▸ Records shown
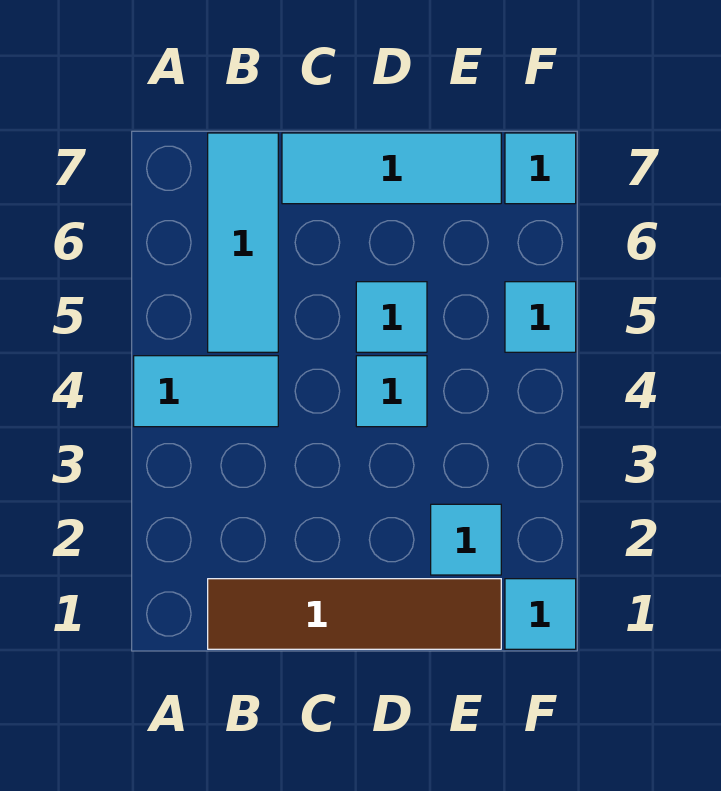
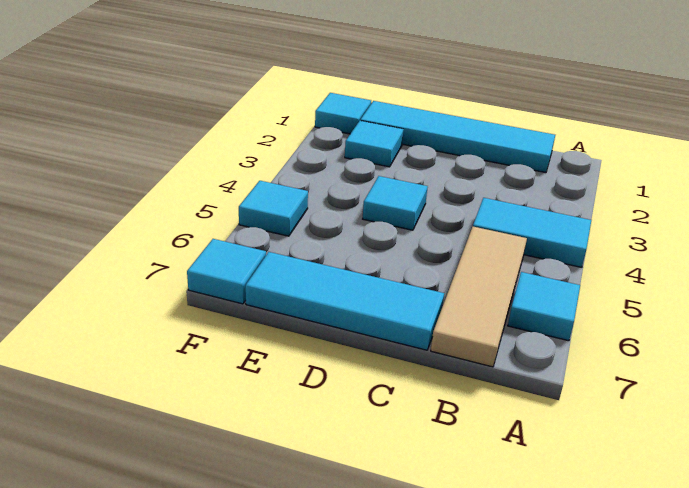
brown 1x4 tile [208,579,501,649] -> cyan 1x4 tile [360,101,555,173]
cyan 1x3 tile [208,133,278,352] -> tan 1x3 tile [431,227,527,367]
cyan 1x1 tile [356,282,427,352] -> cyan 1x1 tile moved to [508,272,580,341]

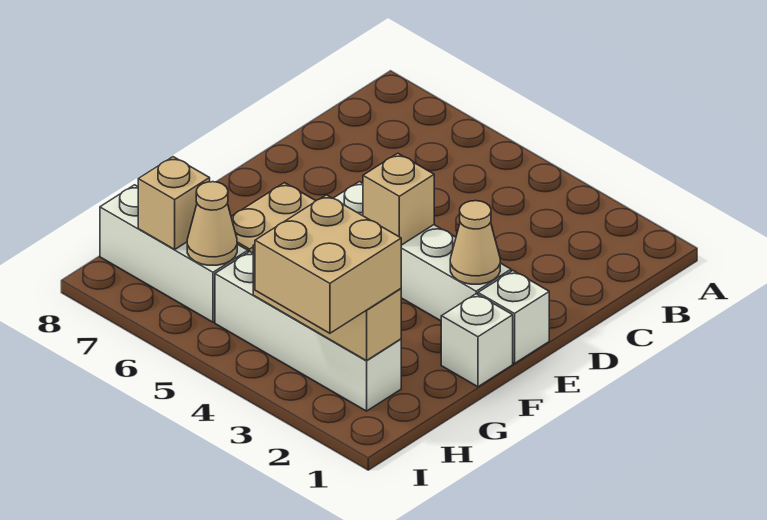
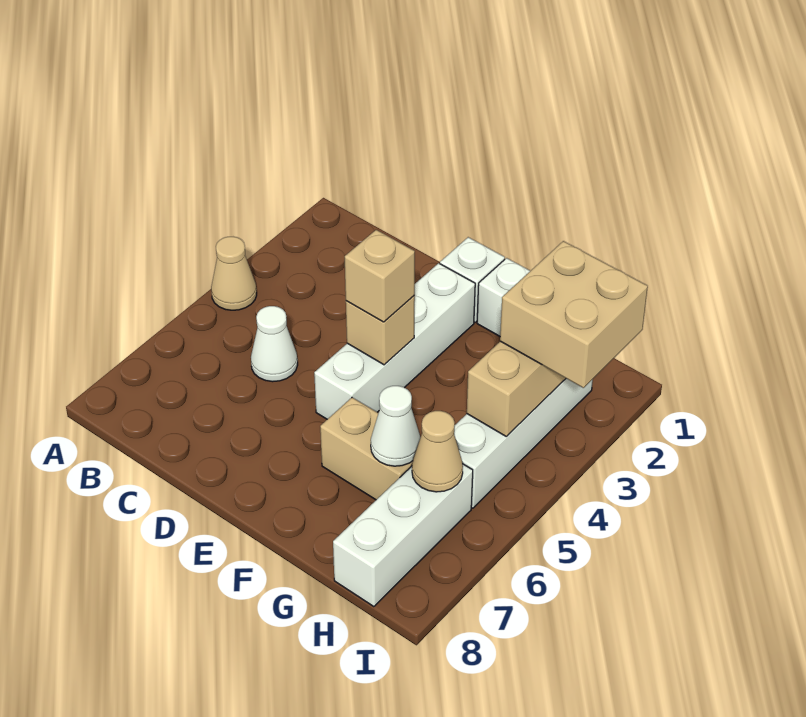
none -> white 1x1 cone [251,306,298,382]
tan 1x1 cone [450,201,500,284] -> tan 1x1 cone moved to [211,237,257,310]
none -> white 1x1 cone [371,386,420,466]
tan 1x1 brick [138,157,210,249] -> tan 1x1 brick moved to [345,230,415,322]

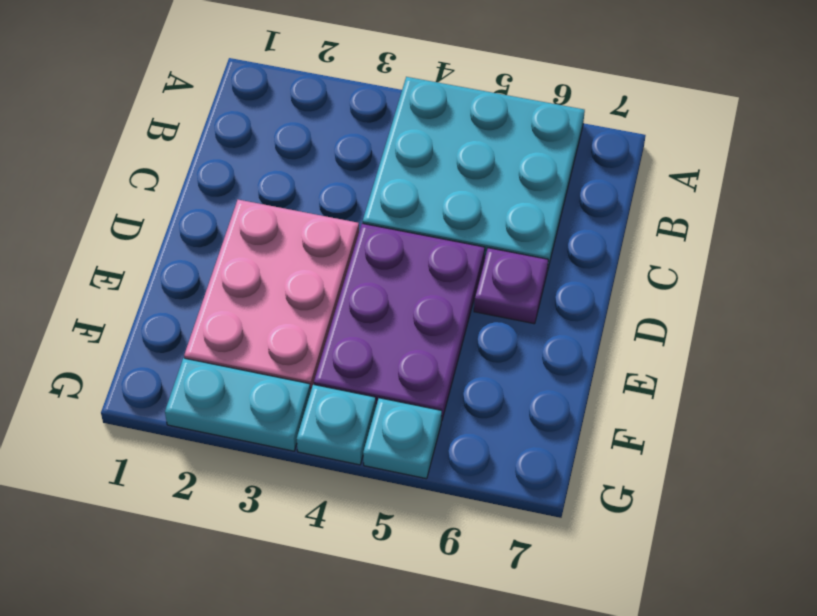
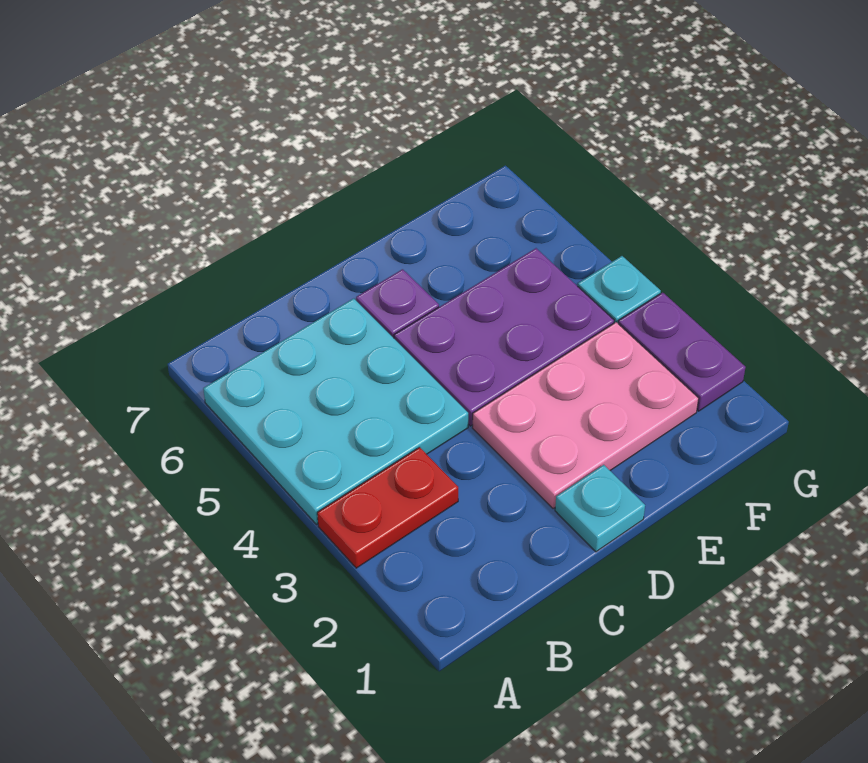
none -> red 1x2 plate [317,447,458,568]
cyan 1x2 plate [165,358,310,451] -> purple 1x2 plate [618,293,746,411]
cyan 1x1 plate [363,398,442,479] -> cyan 1x1 plate moved to [555,465,645,552]

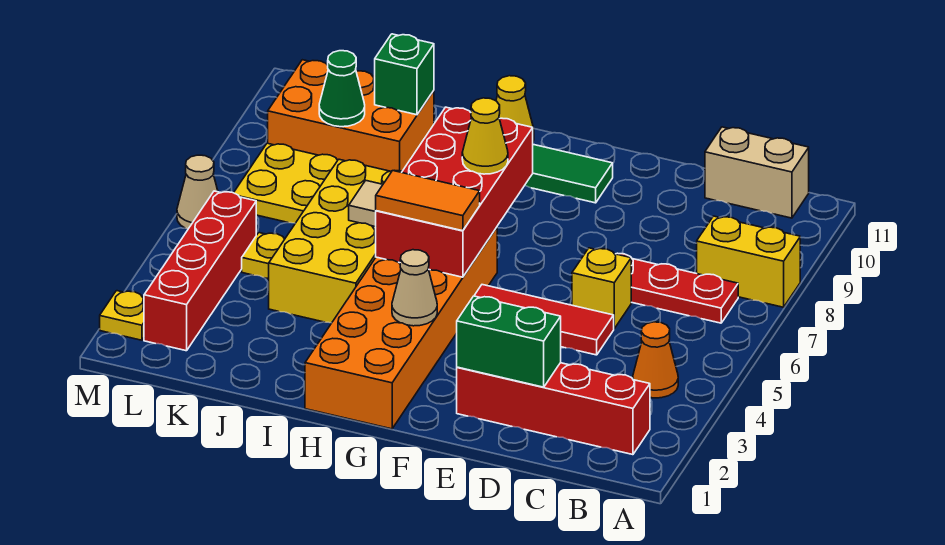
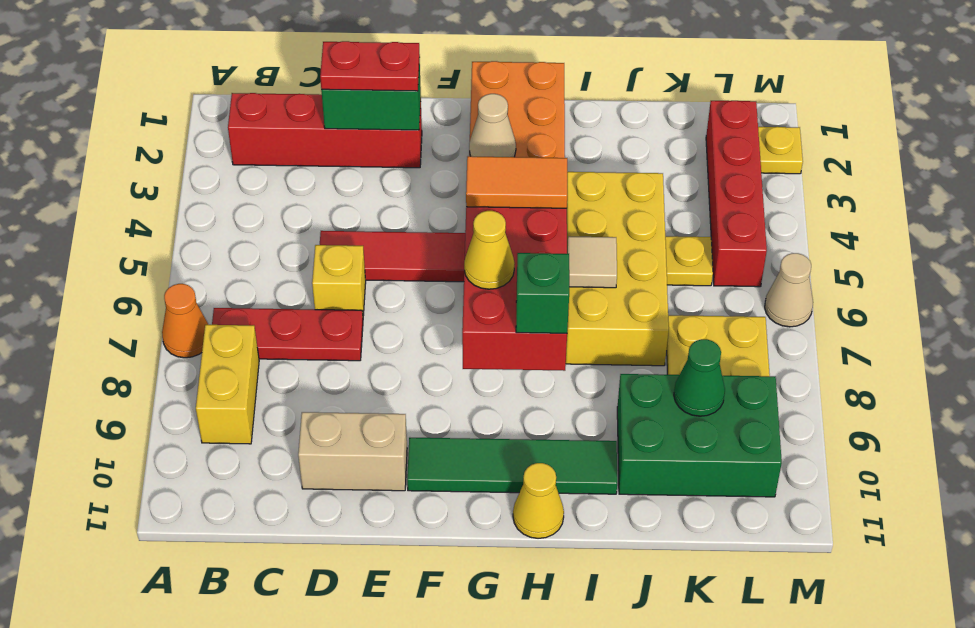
yellow 1x2 brick [697,216,800,307] -> yellow 1x2 brick turned to [196,325,259,444]
orange 1x1 cone [633,322,678,398] -> orange 1x1 cone moved to [162,284,208,358]
tan 1x2 brick [705,127,809,218] -> tan 1x2 brick moved to [298,412,407,491]
none -> red 1x2 plate [320,41,420,91]
orange 2x3 brick [268,60,434,171] -> green 2x3 brick [617,374,782,497]
green 1x1 brick [375,34,434,115] -> green 1x1 brick moved to [516,253,569,333]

▸ Exercise brief
Using the material above, state how many lines include the string "none". Answer with a single number.

▸ Answer to this exercise
4